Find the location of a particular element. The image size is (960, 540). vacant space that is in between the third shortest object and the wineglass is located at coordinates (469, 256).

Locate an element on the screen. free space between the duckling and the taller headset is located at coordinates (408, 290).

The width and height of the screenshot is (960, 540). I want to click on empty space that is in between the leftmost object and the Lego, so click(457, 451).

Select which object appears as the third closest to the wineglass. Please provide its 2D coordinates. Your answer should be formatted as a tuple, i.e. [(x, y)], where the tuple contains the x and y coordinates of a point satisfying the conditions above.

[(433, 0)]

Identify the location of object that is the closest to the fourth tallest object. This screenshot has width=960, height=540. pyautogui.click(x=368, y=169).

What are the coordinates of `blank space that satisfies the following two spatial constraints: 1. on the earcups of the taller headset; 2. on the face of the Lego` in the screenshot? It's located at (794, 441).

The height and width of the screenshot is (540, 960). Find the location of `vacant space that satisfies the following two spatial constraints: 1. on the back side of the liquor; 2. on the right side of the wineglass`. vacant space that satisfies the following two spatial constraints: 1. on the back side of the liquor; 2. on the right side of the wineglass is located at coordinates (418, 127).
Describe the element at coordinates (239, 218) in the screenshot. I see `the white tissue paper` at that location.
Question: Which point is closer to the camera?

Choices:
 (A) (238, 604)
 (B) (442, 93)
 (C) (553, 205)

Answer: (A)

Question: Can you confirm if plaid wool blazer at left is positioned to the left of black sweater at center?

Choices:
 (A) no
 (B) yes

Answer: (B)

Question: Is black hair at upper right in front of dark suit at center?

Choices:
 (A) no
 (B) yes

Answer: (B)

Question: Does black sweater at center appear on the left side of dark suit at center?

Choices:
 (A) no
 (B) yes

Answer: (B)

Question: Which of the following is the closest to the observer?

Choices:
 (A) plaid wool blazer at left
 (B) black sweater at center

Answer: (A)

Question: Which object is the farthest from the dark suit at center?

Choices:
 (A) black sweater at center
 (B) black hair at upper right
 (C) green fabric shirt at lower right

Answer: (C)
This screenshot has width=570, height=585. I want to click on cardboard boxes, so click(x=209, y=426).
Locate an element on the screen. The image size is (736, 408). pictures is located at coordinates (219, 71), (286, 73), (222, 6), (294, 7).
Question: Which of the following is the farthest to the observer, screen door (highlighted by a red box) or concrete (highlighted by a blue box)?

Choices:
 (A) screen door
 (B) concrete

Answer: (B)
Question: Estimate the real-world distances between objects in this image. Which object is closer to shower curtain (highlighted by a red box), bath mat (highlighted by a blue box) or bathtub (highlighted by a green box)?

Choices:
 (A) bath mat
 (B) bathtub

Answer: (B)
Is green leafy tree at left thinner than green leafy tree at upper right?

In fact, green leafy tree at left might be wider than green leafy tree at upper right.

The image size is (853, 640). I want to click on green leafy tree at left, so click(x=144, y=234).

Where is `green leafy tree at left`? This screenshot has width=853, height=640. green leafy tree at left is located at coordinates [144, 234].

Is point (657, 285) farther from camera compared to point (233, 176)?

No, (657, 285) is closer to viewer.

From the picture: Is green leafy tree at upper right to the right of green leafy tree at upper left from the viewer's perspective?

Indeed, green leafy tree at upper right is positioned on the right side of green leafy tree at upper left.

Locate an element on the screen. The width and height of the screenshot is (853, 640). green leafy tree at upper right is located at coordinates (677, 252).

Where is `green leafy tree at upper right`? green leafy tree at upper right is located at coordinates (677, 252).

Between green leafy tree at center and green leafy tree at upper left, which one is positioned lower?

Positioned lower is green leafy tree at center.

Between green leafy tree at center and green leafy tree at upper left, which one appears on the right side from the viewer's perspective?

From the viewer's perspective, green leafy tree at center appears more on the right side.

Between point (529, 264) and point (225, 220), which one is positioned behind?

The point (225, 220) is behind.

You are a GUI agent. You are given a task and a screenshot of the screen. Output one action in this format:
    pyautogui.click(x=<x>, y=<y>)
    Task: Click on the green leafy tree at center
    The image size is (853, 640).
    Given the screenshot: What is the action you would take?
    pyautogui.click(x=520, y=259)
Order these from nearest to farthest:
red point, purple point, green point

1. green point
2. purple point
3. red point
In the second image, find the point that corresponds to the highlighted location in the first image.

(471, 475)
___
Pick out every line in the lines above that contains the word "farthest", matching case exactly, and copy each one.

**Task answer**
Question: Which object is the farthest from the dark suit at center?
Question: Which of the following is the farthest to the observer, screen door (highlighted by a red box) or concrete (highlighted by a blue box)?
Order these from nearest to farthest:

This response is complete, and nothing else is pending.